Task directions: Filter the data for lines with the word "left", then copy every line so identified.

(Data extracted from a collection)
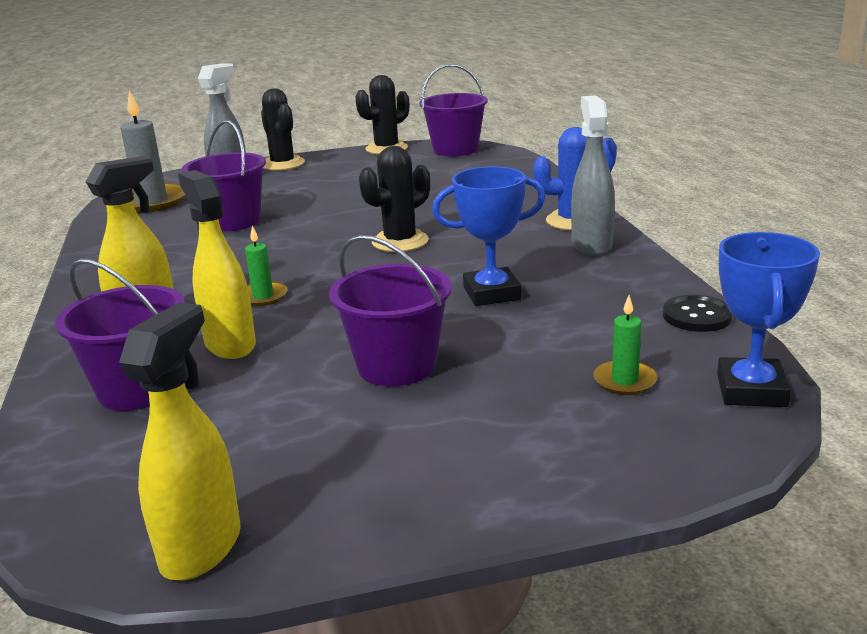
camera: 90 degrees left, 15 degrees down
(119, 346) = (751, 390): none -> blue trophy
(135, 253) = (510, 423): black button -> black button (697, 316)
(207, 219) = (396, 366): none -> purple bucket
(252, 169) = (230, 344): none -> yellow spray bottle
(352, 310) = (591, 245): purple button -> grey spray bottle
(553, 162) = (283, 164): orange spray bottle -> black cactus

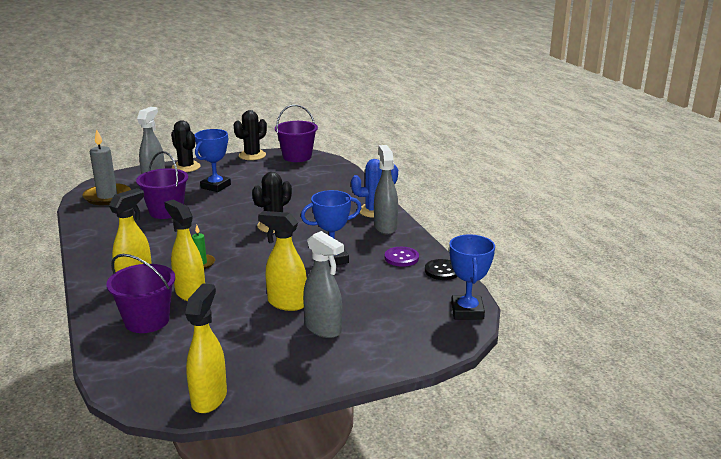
camera: 10 degrees left, 0 degrees up
(320, 188) = (215, 186): none -> blue trophy
(396, 366) = (286, 303): purple bucket -> yellow spray bottle
(458, 415) = (323, 329): none -> grey spray bottle
(619, 293) = (401, 258): none -> purple button
(624, 381) = (405, 308): green candle -> none

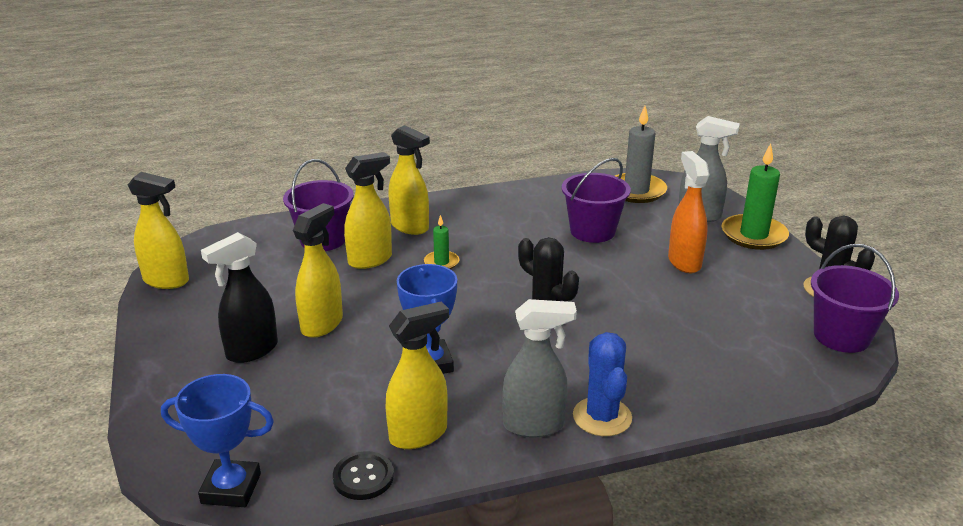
camera: 95 degrees right, 5 degrees up
(186, 167) = (753, 235): black cactus -> green candle
(215, 186) = (684, 262): blue trophy -> orange spray bottle
(323, 329) = (251, 351): grey spray bottle -> black spray bottle
(401, 258) = (419, 434): purple button -> yellow spray bottle

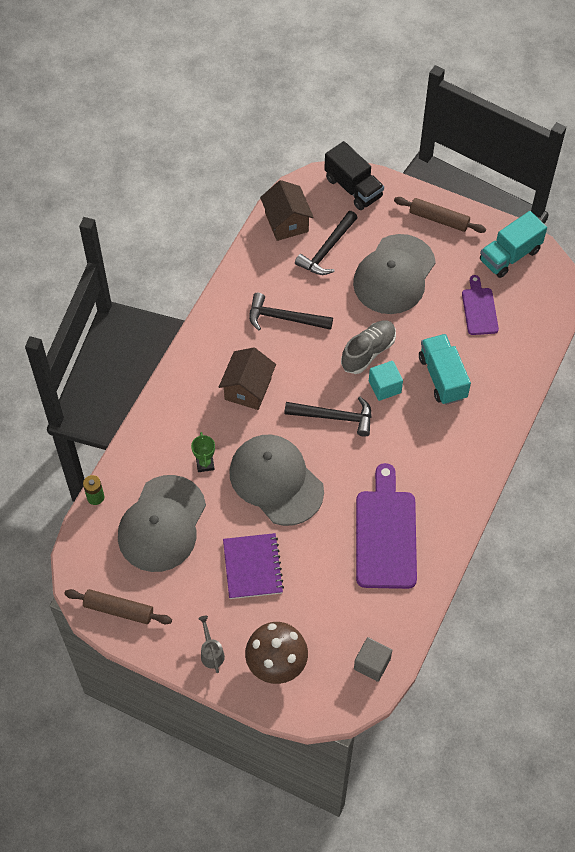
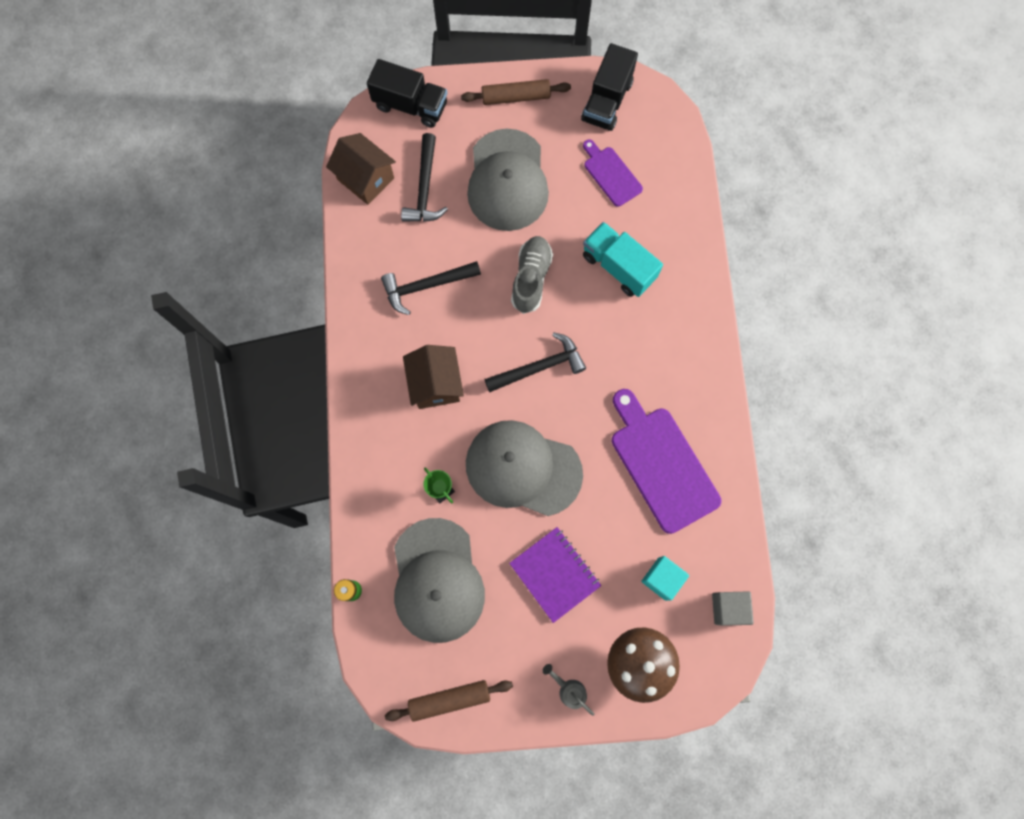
camera: 30 degrees left, 15 degrees up
(384, 387) = (569, 307): turquoise cube -> turquoise cube (662, 579)
(510, 255) = (607, 101): turquoise truck -> black truck

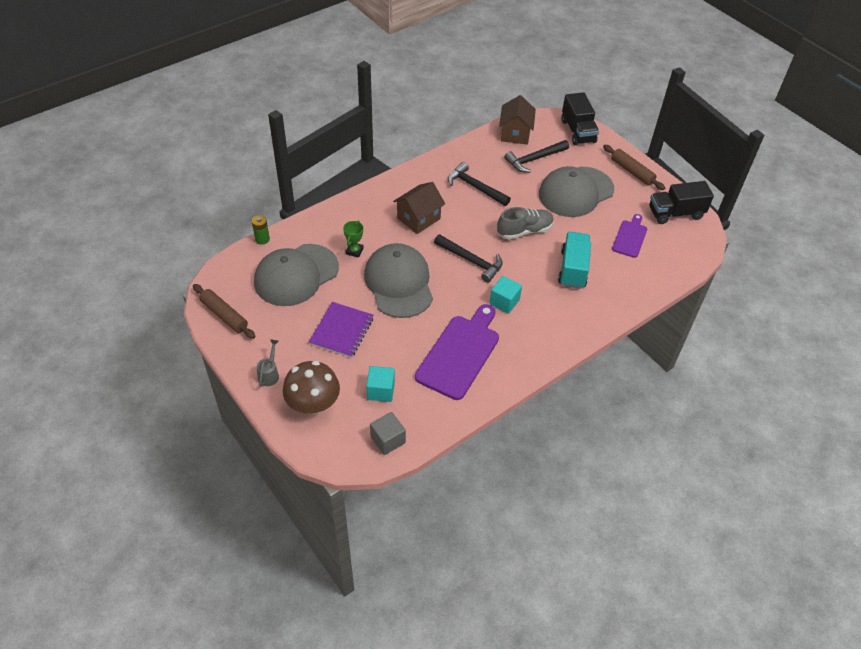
camera: 55 degrees right, 25 degrees down
(620, 371) = (504, 302): none -> turquoise cube

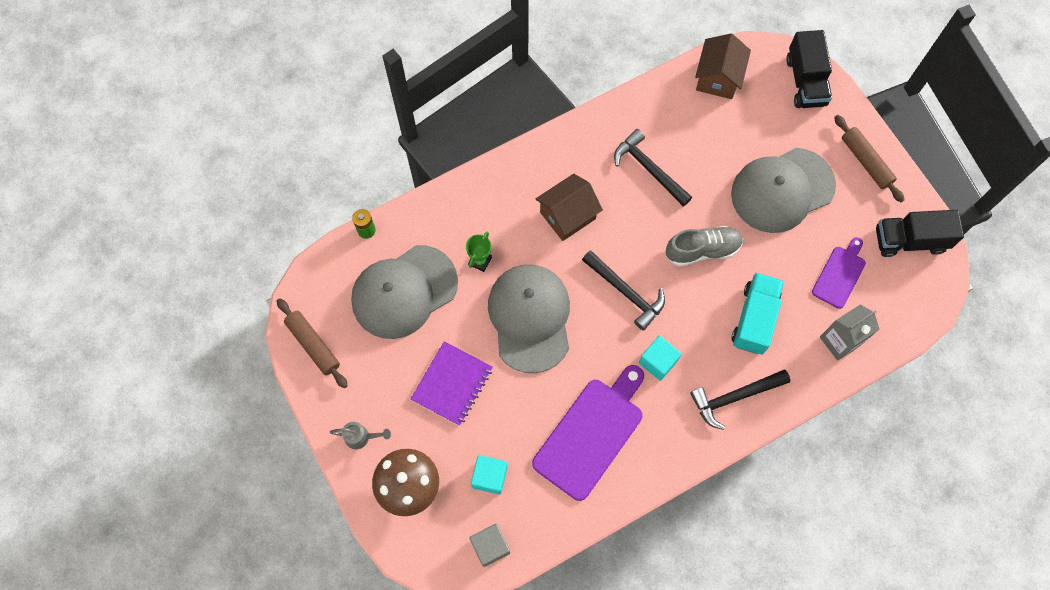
camera: 10 degrees right, 20 degrees up
(270, 374) = (361, 437): grey watering can -> grey watering can turned 75 degrees clockwise
(534, 159) = (736, 127): black hammer -> black hammer (734, 397)
(640, 277) = (839, 341): none -> grey carton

Exercise answer:
camera: 90 degrees left, 15 degrees down
camera: 10 degrees left, 0 degrees up
camera: 30 degrees left, 15 degrees up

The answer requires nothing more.